# Exercise
Copy out only those lines running from the line with "brown rupezon <111, 170>" to the end of the listing, keeping each one exactly as it is.

# Data listing

Start of Block

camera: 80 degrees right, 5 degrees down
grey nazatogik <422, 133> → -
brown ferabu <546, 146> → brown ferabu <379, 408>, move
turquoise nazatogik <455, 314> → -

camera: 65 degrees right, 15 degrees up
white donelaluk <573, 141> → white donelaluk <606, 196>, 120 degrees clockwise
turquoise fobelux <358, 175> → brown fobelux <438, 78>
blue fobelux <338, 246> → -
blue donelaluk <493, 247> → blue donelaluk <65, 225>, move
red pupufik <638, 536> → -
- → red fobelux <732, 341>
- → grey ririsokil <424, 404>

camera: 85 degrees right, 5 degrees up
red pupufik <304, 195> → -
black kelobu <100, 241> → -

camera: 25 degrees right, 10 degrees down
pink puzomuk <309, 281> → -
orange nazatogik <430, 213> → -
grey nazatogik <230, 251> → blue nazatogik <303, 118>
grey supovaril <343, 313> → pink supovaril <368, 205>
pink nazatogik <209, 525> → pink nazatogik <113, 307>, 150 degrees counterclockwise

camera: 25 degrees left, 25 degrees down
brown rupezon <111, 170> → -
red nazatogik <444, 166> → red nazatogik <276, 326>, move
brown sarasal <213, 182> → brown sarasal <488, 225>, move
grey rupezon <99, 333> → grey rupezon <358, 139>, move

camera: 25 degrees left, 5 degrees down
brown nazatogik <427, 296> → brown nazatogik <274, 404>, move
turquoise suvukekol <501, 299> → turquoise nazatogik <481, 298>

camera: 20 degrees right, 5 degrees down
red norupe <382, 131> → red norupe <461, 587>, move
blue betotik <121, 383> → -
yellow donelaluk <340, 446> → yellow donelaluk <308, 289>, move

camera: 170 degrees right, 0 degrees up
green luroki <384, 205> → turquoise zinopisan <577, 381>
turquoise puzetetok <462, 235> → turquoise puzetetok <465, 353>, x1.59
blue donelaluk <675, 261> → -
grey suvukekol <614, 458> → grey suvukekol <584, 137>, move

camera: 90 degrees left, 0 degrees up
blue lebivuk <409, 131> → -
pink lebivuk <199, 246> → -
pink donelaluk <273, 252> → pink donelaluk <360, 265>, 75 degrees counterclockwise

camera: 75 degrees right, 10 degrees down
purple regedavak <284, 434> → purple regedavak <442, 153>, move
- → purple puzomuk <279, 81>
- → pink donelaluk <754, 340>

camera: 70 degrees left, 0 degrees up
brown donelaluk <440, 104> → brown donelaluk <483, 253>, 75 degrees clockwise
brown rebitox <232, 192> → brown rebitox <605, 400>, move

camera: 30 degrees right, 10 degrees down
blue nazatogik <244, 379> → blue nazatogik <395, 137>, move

End of Block

# Written reply
brown rupezon <111, 170> → -
red nazatogik <444, 166> → red nazatogik <276, 326>, move
brown sarasal <213, 182> → brown sarasal <488, 225>, move
grey rupezon <99, 333> → grey rupezon <358, 139>, move

camera: 25 degrees left, 5 degrees down
brown nazatogik <427, 296> → brown nazatogik <274, 404>, move
turquoise suvukekol <501, 299> → turquoise nazatogik <481, 298>

camera: 20 degrees right, 5 degrees down
red norupe <382, 131> → red norupe <461, 587>, move
blue betotik <121, 383> → -
yellow donelaluk <340, 446> → yellow donelaluk <308, 289>, move

camera: 170 degrees right, 0 degrees up
green luroki <384, 205> → turquoise zinopisan <577, 381>
turquoise puzetetok <462, 235> → turquoise puzetetok <465, 353>, x1.59
blue donelaluk <675, 261> → -
grey suvukekol <614, 458> → grey suvukekol <584, 137>, move

camera: 90 degrees left, 0 degrees up
blue lebivuk <409, 131> → -
pink lebivuk <199, 246> → -
pink donelaluk <273, 252> → pink donelaluk <360, 265>, 75 degrees counterclockwise

camera: 75 degrees right, 10 degrees down
purple regedavak <284, 434> → purple regedavak <442, 153>, move
- → purple puzomuk <279, 81>
- → pink donelaluk <754, 340>

camera: 70 degrees left, 0 degrees up
brown donelaluk <440, 104> → brown donelaluk <483, 253>, 75 degrees clockwise
brown rebitox <232, 192> → brown rebitox <605, 400>, move

camera: 30 degrees right, 10 degrees down
blue nazatogik <244, 379> → blue nazatogik <395, 137>, move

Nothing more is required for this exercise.